▶ **Work request**
Set down, word for word, each line from the top of the data through the line that has "[(518,63),(494,63),(494,96),(518,96),(518,63)]"; omit every picture.

(Records provided Opens)

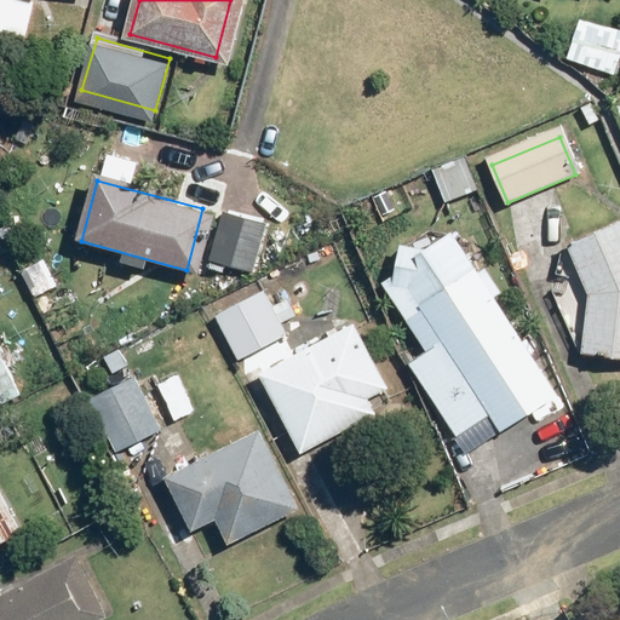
[(247,270),(260,227),(231,218),(219,262),(247,270)]
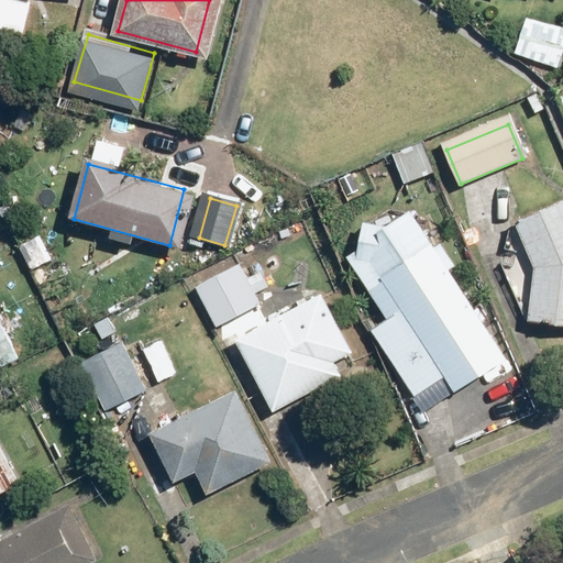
[(562,201),(512,222),(533,275),(529,320),(562,322),(562,201)]
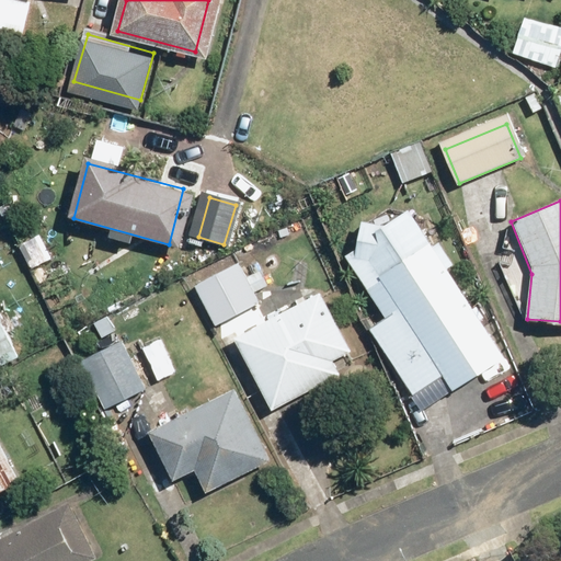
[(499,358),(431,256),(374,295),(441,396),(499,358)]
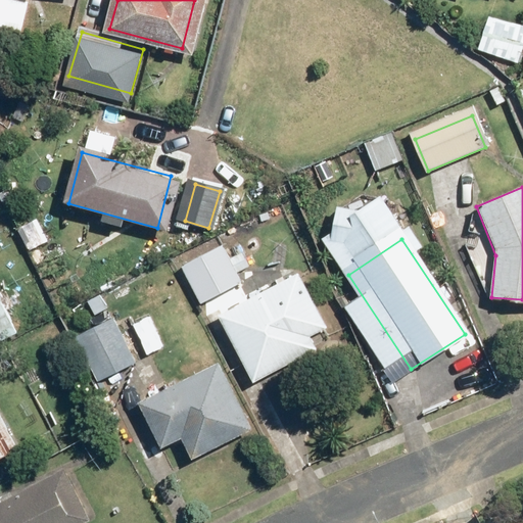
[(227,258),(190,277),(203,301),(239,283),(227,258)]
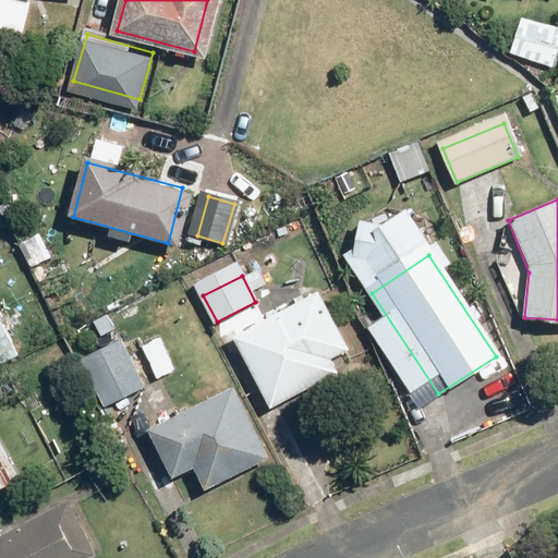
[(320,311),(238,340),(256,395),(340,365),(320,311)]
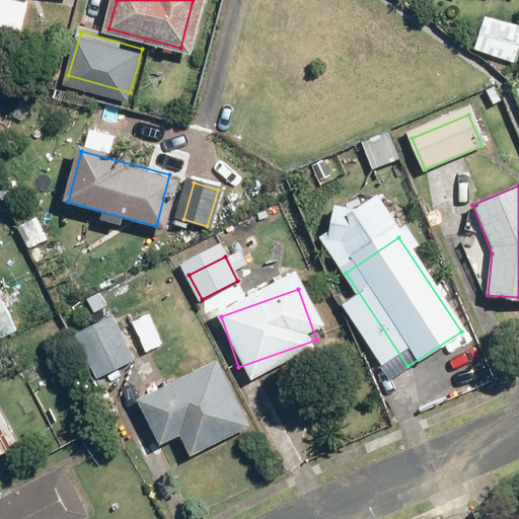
[(130,358),(110,320),(76,338),(94,375),(130,358)]
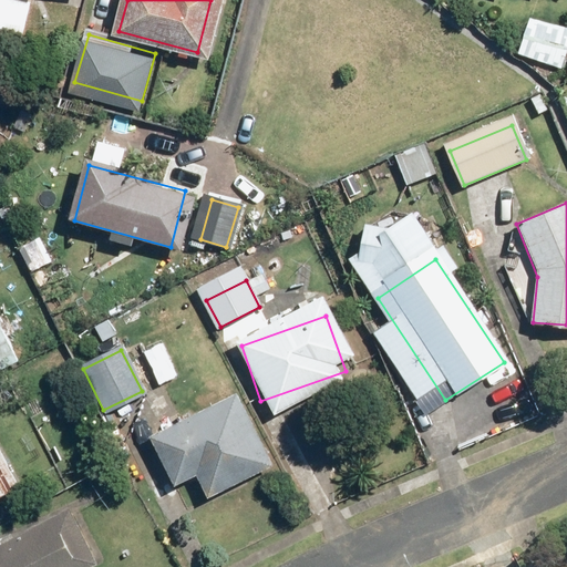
[(251,465),(227,402),(168,425),(194,488),(251,465)]
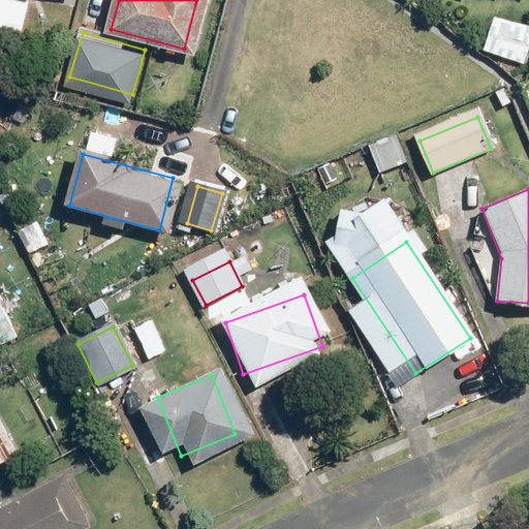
[(60,481),(0,509),(0,528),(71,528),(81,525),(60,481)]
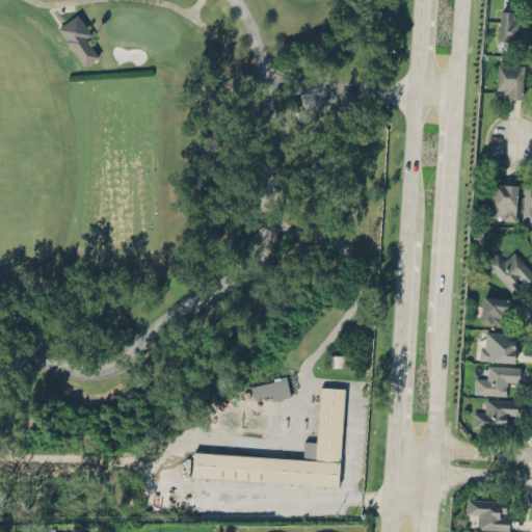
[(524,41),(524,20),(515,20),(515,10),(499,10),(499,41),(524,41)]
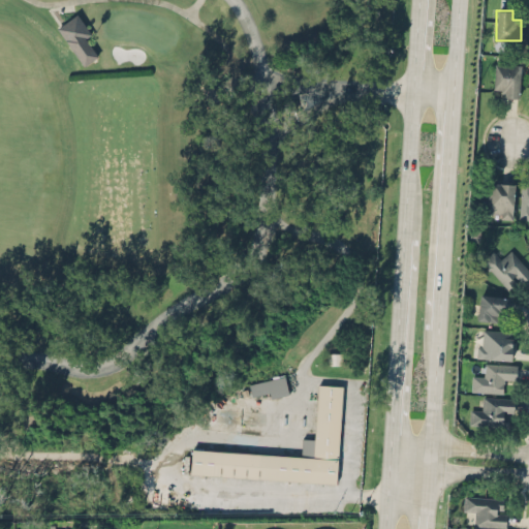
[(82,65),(101,54),(78,13),(58,25),(82,65)]
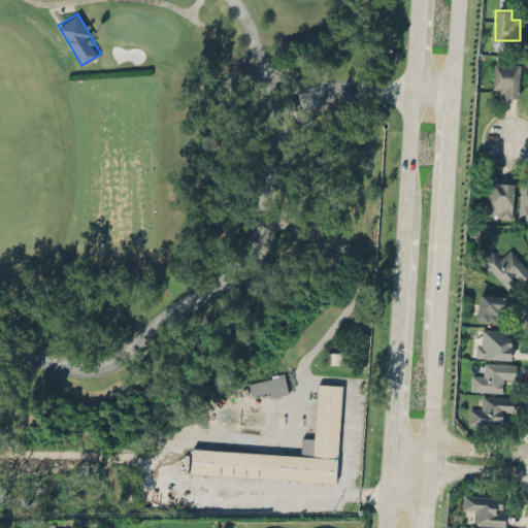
[(518,63),(494,63),(494,96),(518,96),(518,63)]
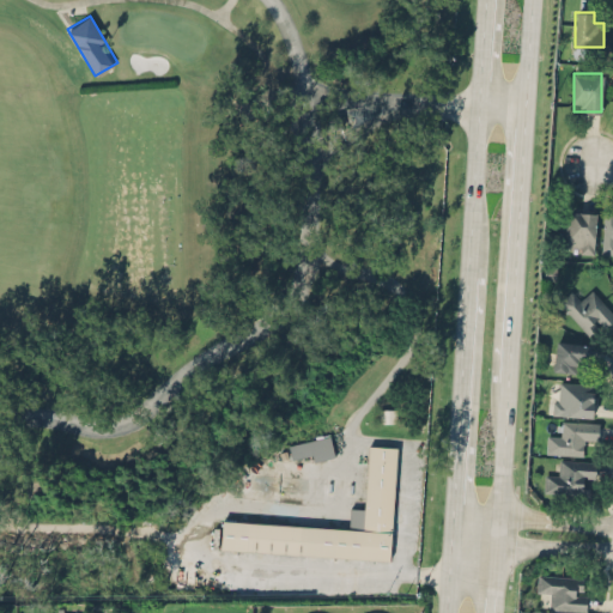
[(594,212),(562,212),(562,250),(594,250),(594,212)]
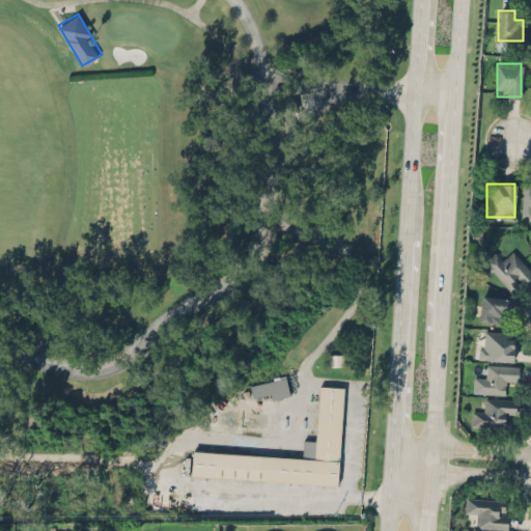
[(530,185),(523,185),(521,219),(530,219),(530,185)]
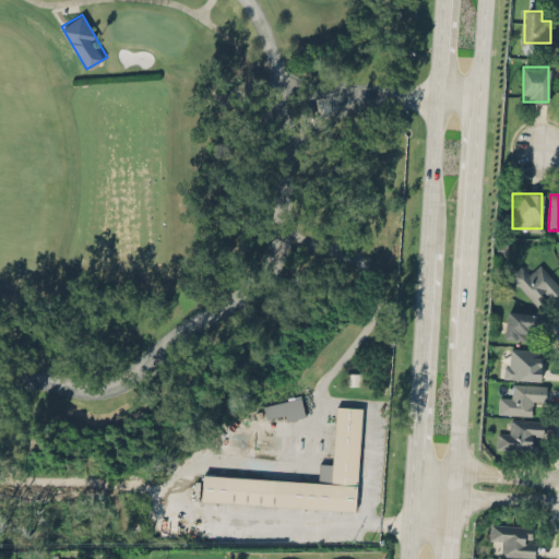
[(558,284),(538,263),(532,270),(524,261),(509,275),(540,307),(558,288),(558,284)]
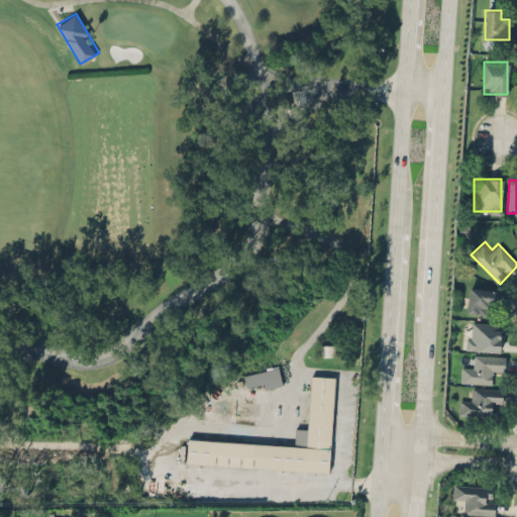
[(485,313),(486,305),(495,306),(497,290),(470,287),(467,311),(485,313)]
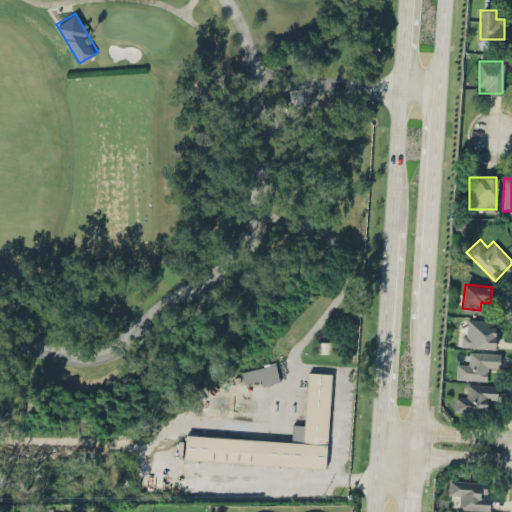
[(463,346),(496,346),(496,318),(463,318),(463,346)]
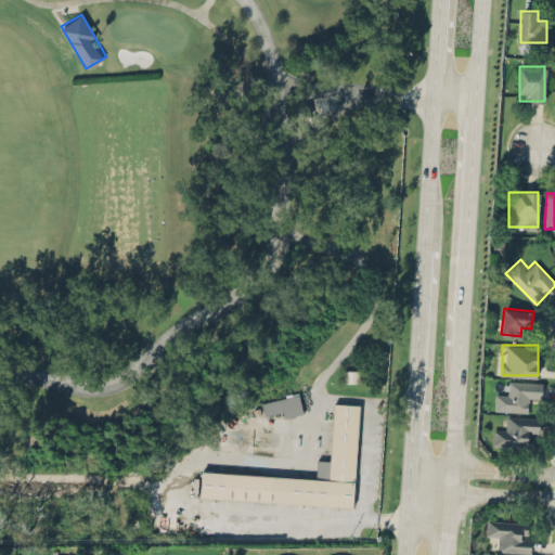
[(344,381),(359,381),(359,371),(344,371),(344,381)]
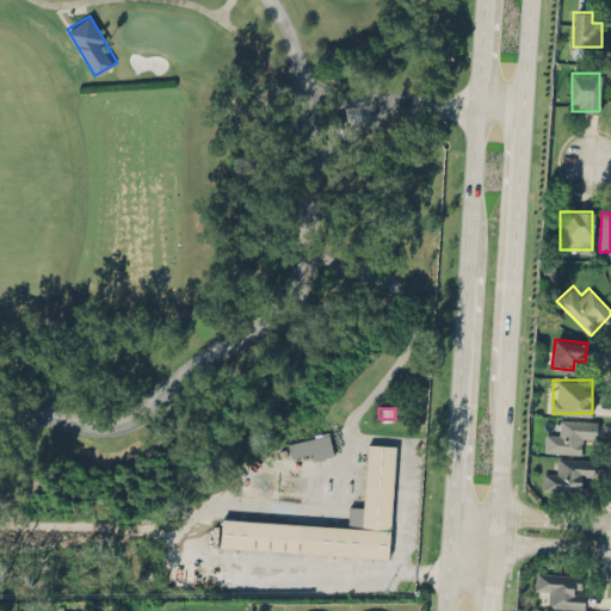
[(545,430),(545,451),(582,452),(582,440),(596,440),(597,420),(559,419),(559,430),(545,430)]
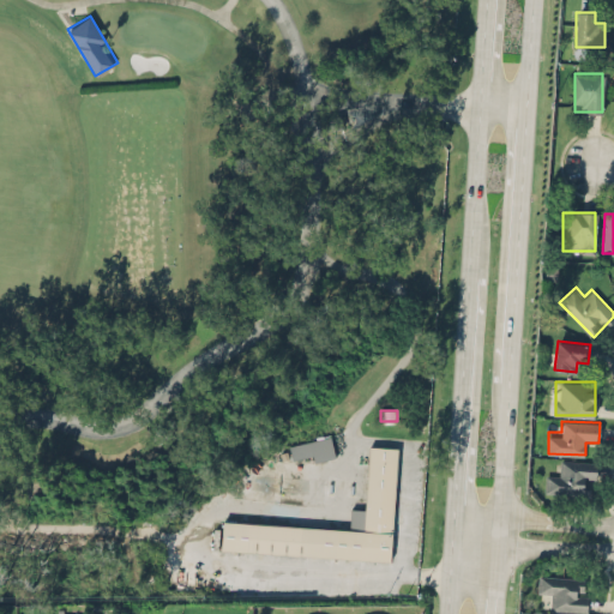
[(335,458),(335,439),(292,439),(292,458),(335,458)]
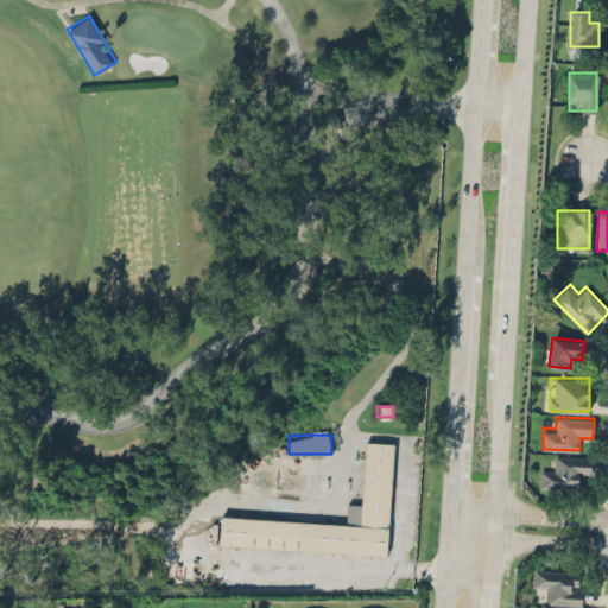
[(219,544),(387,555),(393,442),(366,441),(361,502),(348,502),(346,523),(221,515),(219,544)]
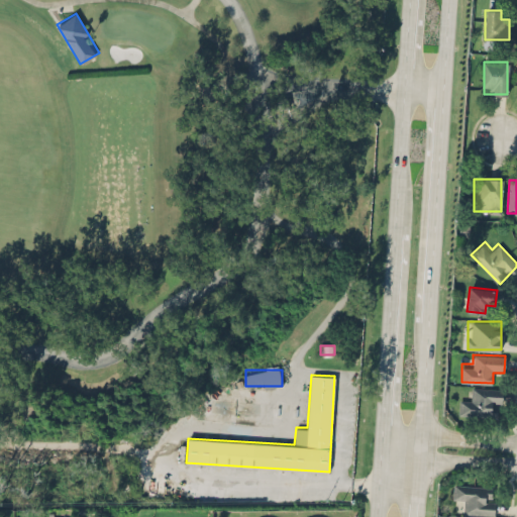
[(458,414),(500,417),(502,388),(471,386),(470,396),(459,396),(458,414)]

(Records provided Closes)

▶ **Task response**
[(247,270),(260,227),(231,218),(219,262),(247,270)]
[(562,201),(512,222),(533,275),(529,320),(562,322),(562,201)]
[(499,358),(431,256),(374,295),(441,396),(499,358)]
[(227,258),(190,277),(203,301),(239,283),(227,258)]
[(320,311),(238,340),(256,395),(340,365),(320,311)]
[(130,358),(110,320),(76,338),(94,375),(130,358)]
[(251,465),(227,402),(168,425),(194,488),(251,465)]
[(60,481),(0,509),(0,528),(71,528),(81,525),(60,481)]
[(524,41),(524,20),(515,20),(515,10),(499,10),(499,41),(524,41)]
[(82,65),(101,54),(78,13),(58,25),(82,65)]
[(518,63),(494,63),(494,96),(518,96),(518,63)]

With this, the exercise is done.